RECORD EXTRACTS —

=======

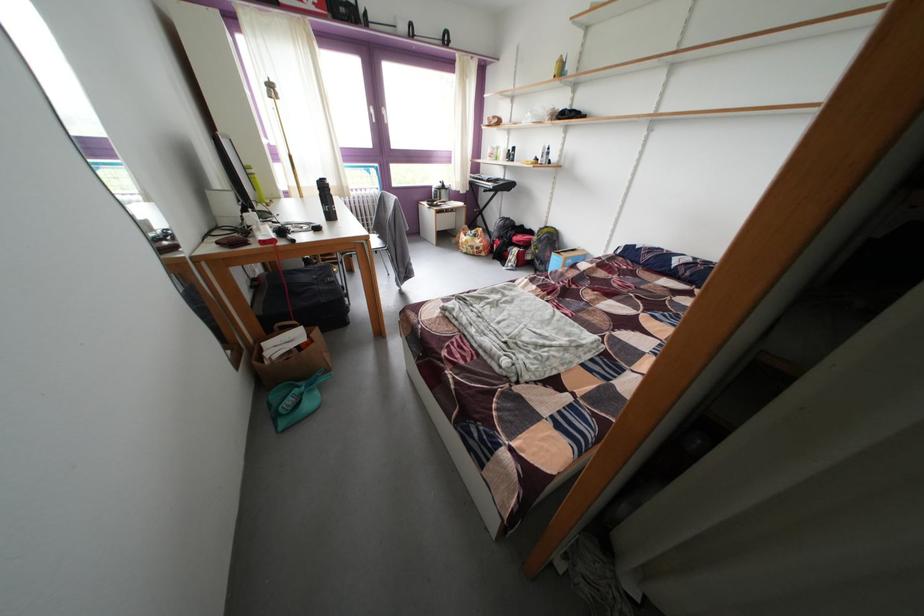
The image size is (924, 616). In order to click on white window handle in this screenshot , I will do `click(371, 113)`.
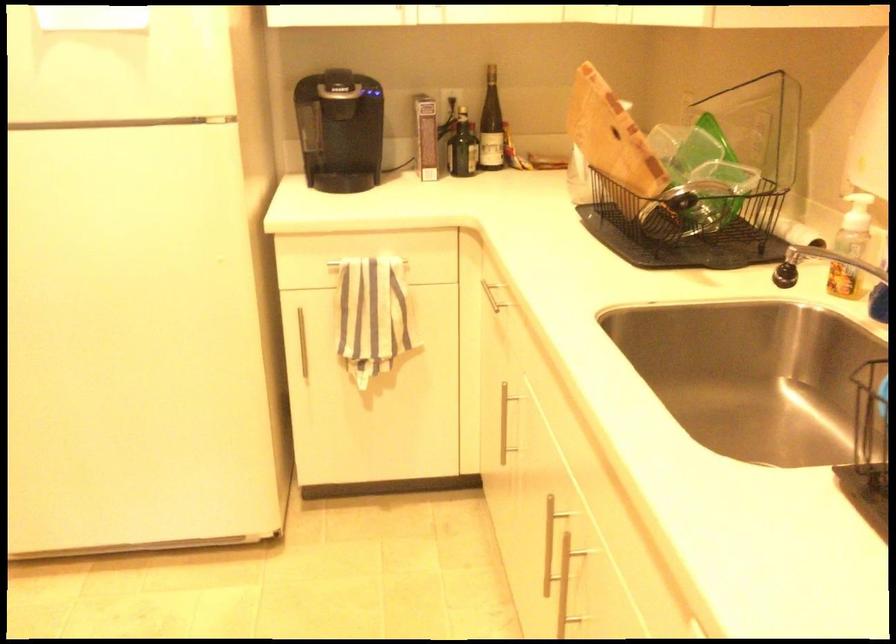
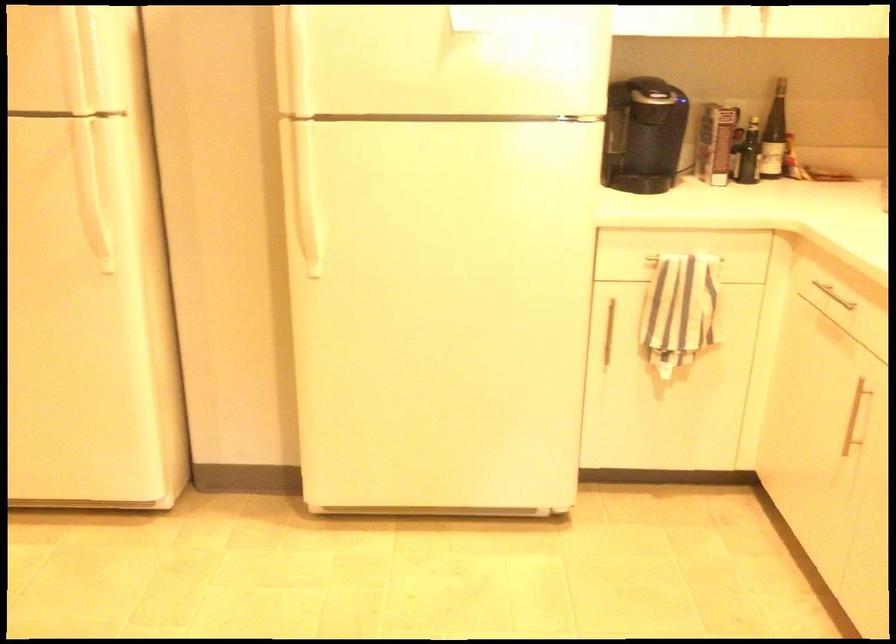
Question: The camera is either moving clockwise (left) or counter-clockwise (right) around the object. The first image is from the beginning of the video and the second image is from the end. Is the camera moving left or right when shooting the video?

Choices:
 (A) Left
 (B) Right

Answer: (B)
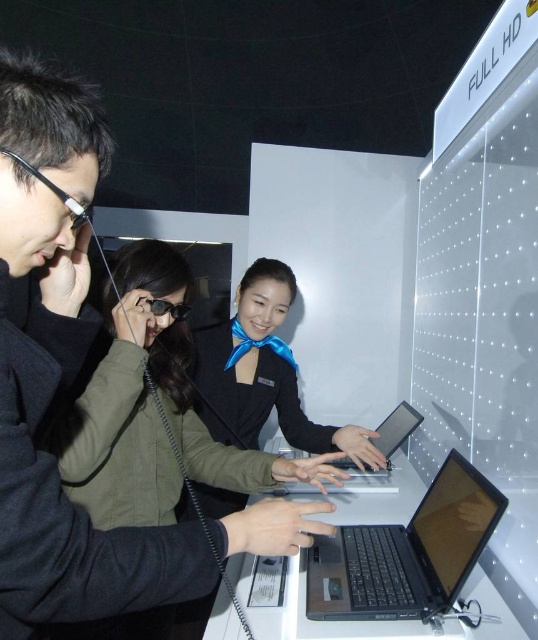
Where is `black fabric uniform at center`? The image size is (538, 640). black fabric uniform at center is located at coordinates (264, 374).

Is point (266, 323) positioned in front of point (348, 483)?

Yes, point (266, 323) is in front of point (348, 483).

Measure the distance between black fabric uniform at center and camera.

They are 4.69 feet apart.

At what (x,y) coordinates should I click in order to perform the action: click on black fabric uniform at center. Please return your answer as a coordinate pair (x, y). This screenshot has height=640, width=538. Looking at the image, I should click on (264, 374).

Is black matte laptop at center shorter than silver metallic laptop at center?

No, black matte laptop at center is not shorter than silver metallic laptop at center.

Who is more forward, [399,595] or [372,444]?

Point [399,595]

Between point (428, 586) and point (374, 440), which one is positioned in front?

Positioned in front is point (428, 586).

Identify the location of black matte laptop at center. (407, 554).

Who is taller, matte black laptop at center or satin black tablet at center?

Standing taller between the two is matte black laptop at center.

Is matte black laptop at center thinner than satin black tablet at center?

No.

Does point (259, 504) come in front of point (379, 445)?

Yes, point (259, 504) is closer to viewer.

You are a GUI agent. You are given a task and a screenshot of the screen. Output one action in this format:
    pyautogui.click(x=<x>, y=<y>)
    Task: Click on the matte black laptop at center
    
    Given the screenshot: What is the action you would take?
    pyautogui.click(x=60, y=376)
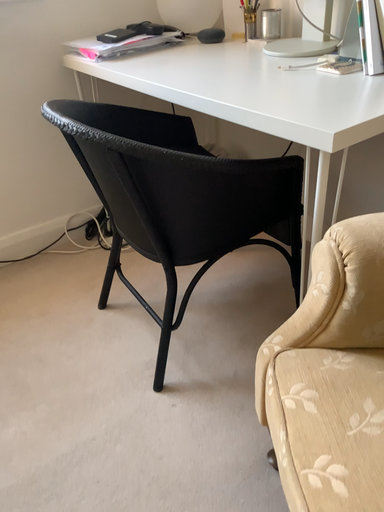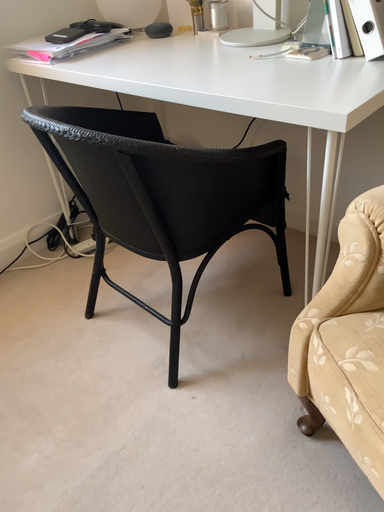
Question: How did the camera likely rotate when shooting the video?

Choices:
 (A) rotated left
 (B) rotated right

Answer: (B)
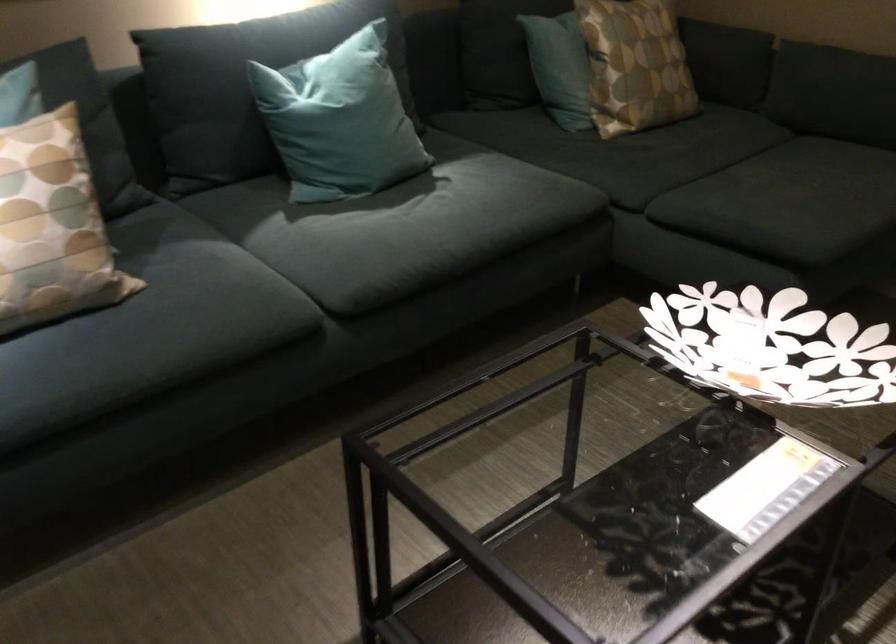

=======

WRITTEN EXERCISE — Locate each line of the data above that contains the string "coordinates", treating uppercase and lowercase as different, and copy those lines out in full.

TASK ANSWER —
Where is `black fabric uniform at center`? The image size is (538, 640). black fabric uniform at center is located at coordinates (264, 374).
At what (x,y) coordinates should I click in order to perform the action: click on black fabric uniform at center. Please return your answer as a coordinate pair (x, y). This screenshot has height=640, width=538. Looking at the image, I should click on (264, 374).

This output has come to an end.